→ **What to work on**
Rewrite the listing below so that each "screenshot" becomes "page", with everything else kept the same.

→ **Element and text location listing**
-- start --
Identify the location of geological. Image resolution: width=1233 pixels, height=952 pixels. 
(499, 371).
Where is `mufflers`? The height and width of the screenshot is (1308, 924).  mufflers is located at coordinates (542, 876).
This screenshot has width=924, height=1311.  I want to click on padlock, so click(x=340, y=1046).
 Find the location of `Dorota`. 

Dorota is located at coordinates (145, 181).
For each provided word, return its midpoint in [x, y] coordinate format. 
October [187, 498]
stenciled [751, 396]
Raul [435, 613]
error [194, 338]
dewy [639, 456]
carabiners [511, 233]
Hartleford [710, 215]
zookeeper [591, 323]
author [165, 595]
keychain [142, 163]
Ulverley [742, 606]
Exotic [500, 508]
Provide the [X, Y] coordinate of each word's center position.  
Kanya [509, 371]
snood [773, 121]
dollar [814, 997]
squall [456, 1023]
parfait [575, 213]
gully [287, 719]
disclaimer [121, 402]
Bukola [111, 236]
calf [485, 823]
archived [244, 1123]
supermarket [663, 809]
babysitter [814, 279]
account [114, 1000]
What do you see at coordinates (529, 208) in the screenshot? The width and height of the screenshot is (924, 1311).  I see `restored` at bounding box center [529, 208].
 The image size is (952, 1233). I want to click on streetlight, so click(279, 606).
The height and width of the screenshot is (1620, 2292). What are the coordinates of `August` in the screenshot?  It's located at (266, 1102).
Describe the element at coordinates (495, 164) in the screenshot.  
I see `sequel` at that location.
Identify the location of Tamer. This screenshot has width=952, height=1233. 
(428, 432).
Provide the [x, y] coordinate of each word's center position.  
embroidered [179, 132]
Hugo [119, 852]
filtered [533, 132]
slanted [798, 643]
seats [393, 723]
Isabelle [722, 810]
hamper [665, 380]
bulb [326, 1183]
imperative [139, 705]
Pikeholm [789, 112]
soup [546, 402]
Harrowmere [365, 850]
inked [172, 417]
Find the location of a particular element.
-- end --
→ **Solution to this task**
Identify the location of geological. Image resolution: width=1233 pixels, height=952 pixels. 
(499, 371).
Where is `mufflers`? The height and width of the page is (1308, 924).  mufflers is located at coordinates (542, 876).
This page has width=924, height=1311.  I want to click on padlock, so click(x=340, y=1046).
 Find the location of `Dorota`. 

Dorota is located at coordinates (145, 181).
For each provided word, return its midpoint in [x, y] coordinate format. 
October [187, 498]
stenciled [751, 396]
Raul [435, 613]
error [194, 338]
dewy [639, 456]
carabiners [511, 233]
Hartleford [710, 215]
zookeeper [591, 323]
author [165, 595]
keychain [142, 163]
Ulverley [742, 606]
Exotic [500, 508]
Provide the [X, Y] coordinate of each word's center position.  
Kanya [509, 371]
snood [773, 121]
dollar [814, 997]
squall [456, 1023]
parfait [575, 213]
gully [287, 719]
disclaimer [121, 402]
Bukola [111, 236]
calf [485, 823]
archived [244, 1123]
supermarket [663, 809]
babysitter [814, 279]
account [114, 1000]
What do you see at coordinates (529, 208) in the page? The width and height of the page is (924, 1311).  I see `restored` at bounding box center [529, 208].
 The image size is (952, 1233). I want to click on streetlight, so click(279, 606).
The height and width of the page is (1620, 2292). What are the coordinates of `August` in the page?  It's located at (266, 1102).
Describe the element at coordinates (495, 164) in the page.  
I see `sequel` at that location.
Identify the location of Tamer. This page has width=952, height=1233. 
(428, 432).
Provide the [x, y] coordinate of each word's center position.  
embroidered [179, 132]
Hugo [119, 852]
filtered [533, 132]
slanted [798, 643]
seats [393, 723]
Isabelle [722, 810]
hamper [665, 380]
bulb [326, 1183]
imperative [139, 705]
Pikeholm [789, 112]
soup [546, 402]
Harrowmere [365, 850]
inked [172, 417]
Find the location of a particular element.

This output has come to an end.